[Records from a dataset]

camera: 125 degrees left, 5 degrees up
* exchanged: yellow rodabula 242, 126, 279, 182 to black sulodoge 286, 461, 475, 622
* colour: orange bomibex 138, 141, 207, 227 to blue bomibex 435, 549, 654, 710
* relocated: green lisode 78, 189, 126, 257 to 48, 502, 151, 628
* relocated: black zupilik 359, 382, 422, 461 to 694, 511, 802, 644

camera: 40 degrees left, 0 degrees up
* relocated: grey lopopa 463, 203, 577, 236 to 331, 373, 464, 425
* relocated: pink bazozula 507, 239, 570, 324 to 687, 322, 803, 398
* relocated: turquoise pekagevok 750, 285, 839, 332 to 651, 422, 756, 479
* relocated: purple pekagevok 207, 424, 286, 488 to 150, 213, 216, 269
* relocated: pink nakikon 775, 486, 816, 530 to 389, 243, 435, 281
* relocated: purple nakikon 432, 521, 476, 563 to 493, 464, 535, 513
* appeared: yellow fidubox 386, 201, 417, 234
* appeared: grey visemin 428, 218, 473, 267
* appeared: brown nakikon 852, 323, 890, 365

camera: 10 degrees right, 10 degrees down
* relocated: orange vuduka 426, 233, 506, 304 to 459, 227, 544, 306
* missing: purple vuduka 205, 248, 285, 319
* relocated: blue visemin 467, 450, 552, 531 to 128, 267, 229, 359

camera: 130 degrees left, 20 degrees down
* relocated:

What needs to be done: The records above are to be duplicated in full and exactly.

Answer space:
camera: 125 degrees left, 5 degrees up
* exchanged: yellow rodabula 242, 126, 279, 182 to black sulodoge 286, 461, 475, 622
* colour: orange bomibex 138, 141, 207, 227 to blue bomibex 435, 549, 654, 710
* relocated: green lisode 78, 189, 126, 257 to 48, 502, 151, 628
* relocated: black zupilik 359, 382, 422, 461 to 694, 511, 802, 644

camera: 40 degrees left, 0 degrees up
* relocated: grey lopopa 463, 203, 577, 236 to 331, 373, 464, 425
* relocated: pink bazozula 507, 239, 570, 324 to 687, 322, 803, 398
* relocated: turquoise pekagevok 750, 285, 839, 332 to 651, 422, 756, 479
* relocated: purple pekagevok 207, 424, 286, 488 to 150, 213, 216, 269
* relocated: pink nakikon 775, 486, 816, 530 to 389, 243, 435, 281
* relocated: purple nakikon 432, 521, 476, 563 to 493, 464, 535, 513
* appeared: yellow fidubox 386, 201, 417, 234
* appeared: grey visemin 428, 218, 473, 267
* appeared: brown nakikon 852, 323, 890, 365

camera: 10 degrees right, 10 degrees down
* relocated: orange vuduka 426, 233, 506, 304 to 459, 227, 544, 306
* missing: purple vuduka 205, 248, 285, 319
* relocated: blue visemin 467, 450, 552, 531 to 128, 267, 229, 359

camera: 130 degrees left, 20 degrees down
* relocated:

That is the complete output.